◆ Task requirements ◆
Transcribe the tail of the listing: start at the line containing "bench: (369, 647) -> (180, 303), moved" and stop after the last line, keeping every character as is and adding nothing.

◆ Exercise materials ◆

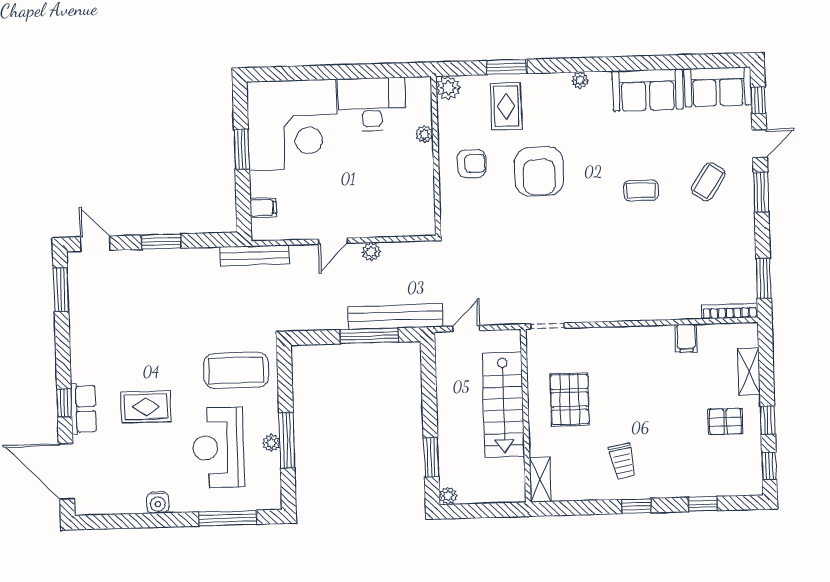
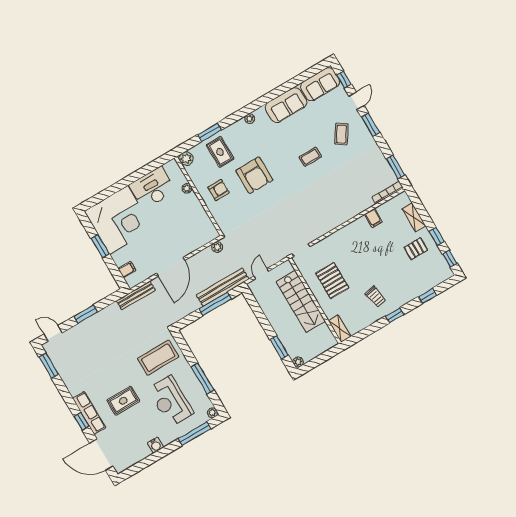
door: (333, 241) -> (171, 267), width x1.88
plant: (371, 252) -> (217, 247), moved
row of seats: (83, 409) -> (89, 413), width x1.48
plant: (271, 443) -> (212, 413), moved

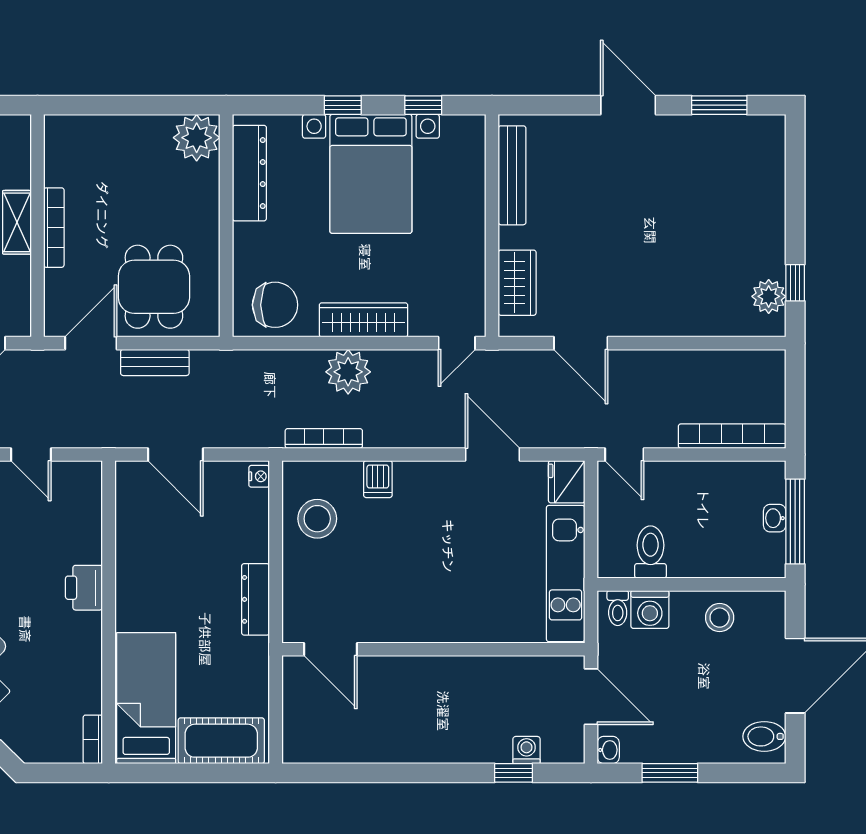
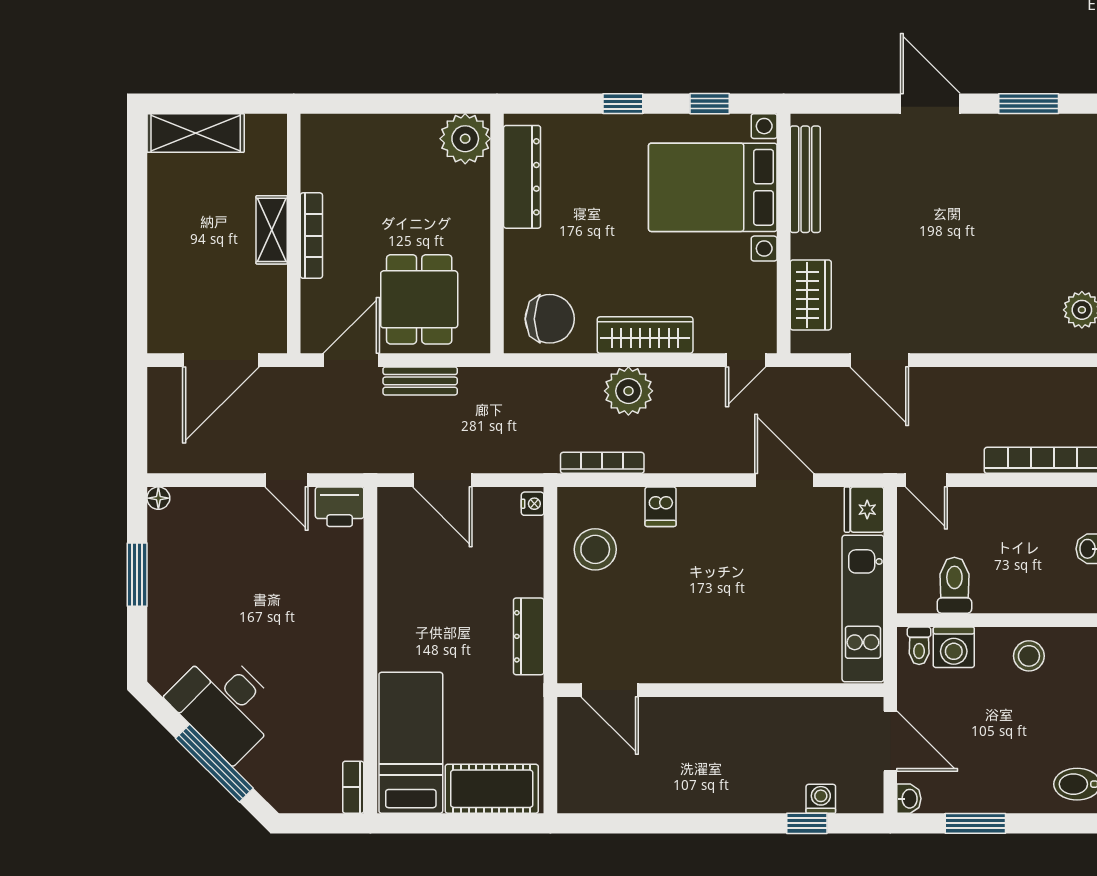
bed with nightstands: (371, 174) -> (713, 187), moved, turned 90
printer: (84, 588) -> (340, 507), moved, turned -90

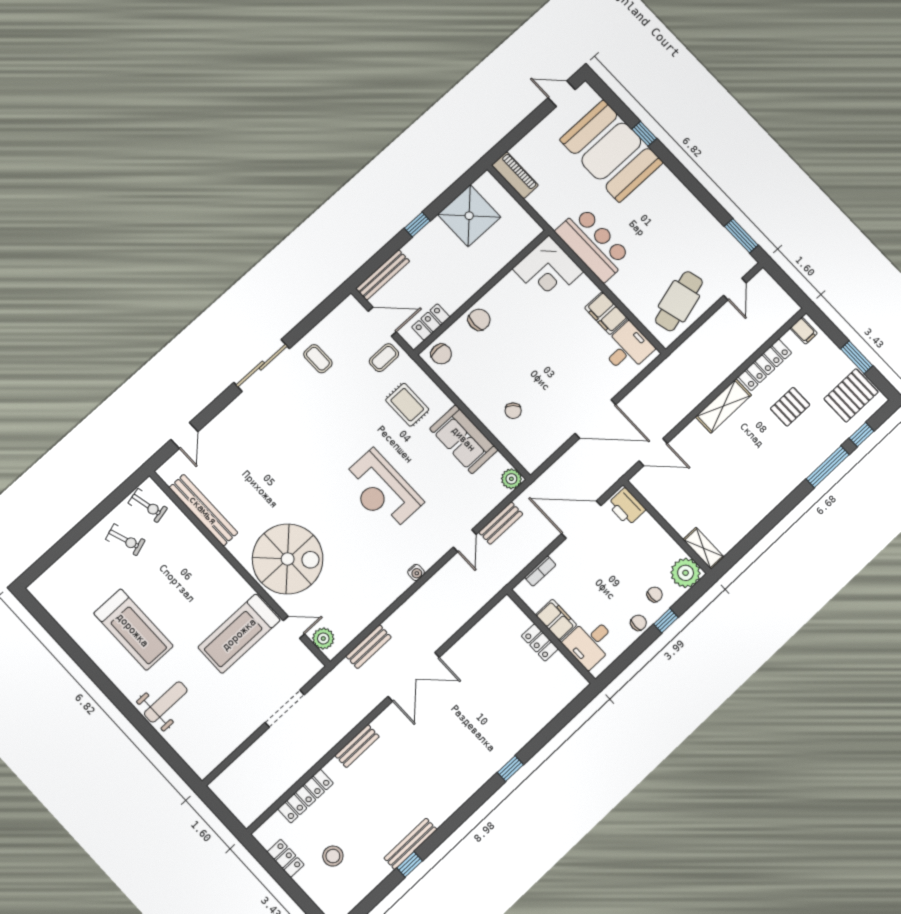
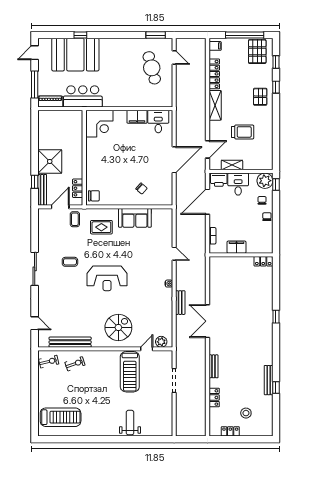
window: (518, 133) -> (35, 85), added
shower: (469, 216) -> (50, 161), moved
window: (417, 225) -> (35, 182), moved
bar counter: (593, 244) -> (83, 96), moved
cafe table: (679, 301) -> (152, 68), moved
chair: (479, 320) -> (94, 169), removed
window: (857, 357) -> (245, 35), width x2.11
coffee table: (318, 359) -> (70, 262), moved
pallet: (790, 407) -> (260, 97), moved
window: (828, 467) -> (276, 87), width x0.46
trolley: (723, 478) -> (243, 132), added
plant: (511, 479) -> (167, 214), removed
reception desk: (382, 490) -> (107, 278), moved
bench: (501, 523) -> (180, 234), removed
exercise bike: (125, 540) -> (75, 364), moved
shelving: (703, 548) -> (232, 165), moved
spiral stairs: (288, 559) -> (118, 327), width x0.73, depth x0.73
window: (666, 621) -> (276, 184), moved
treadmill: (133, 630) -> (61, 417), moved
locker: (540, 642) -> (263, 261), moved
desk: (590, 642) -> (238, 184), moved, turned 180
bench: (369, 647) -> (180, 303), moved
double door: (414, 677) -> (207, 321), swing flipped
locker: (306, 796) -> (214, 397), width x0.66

◆ Reply ◆
bench: (369, 647) -> (180, 303), moved
double door: (414, 677) -> (207, 321), swing flipped
locker: (306, 796) -> (214, 397), width x0.66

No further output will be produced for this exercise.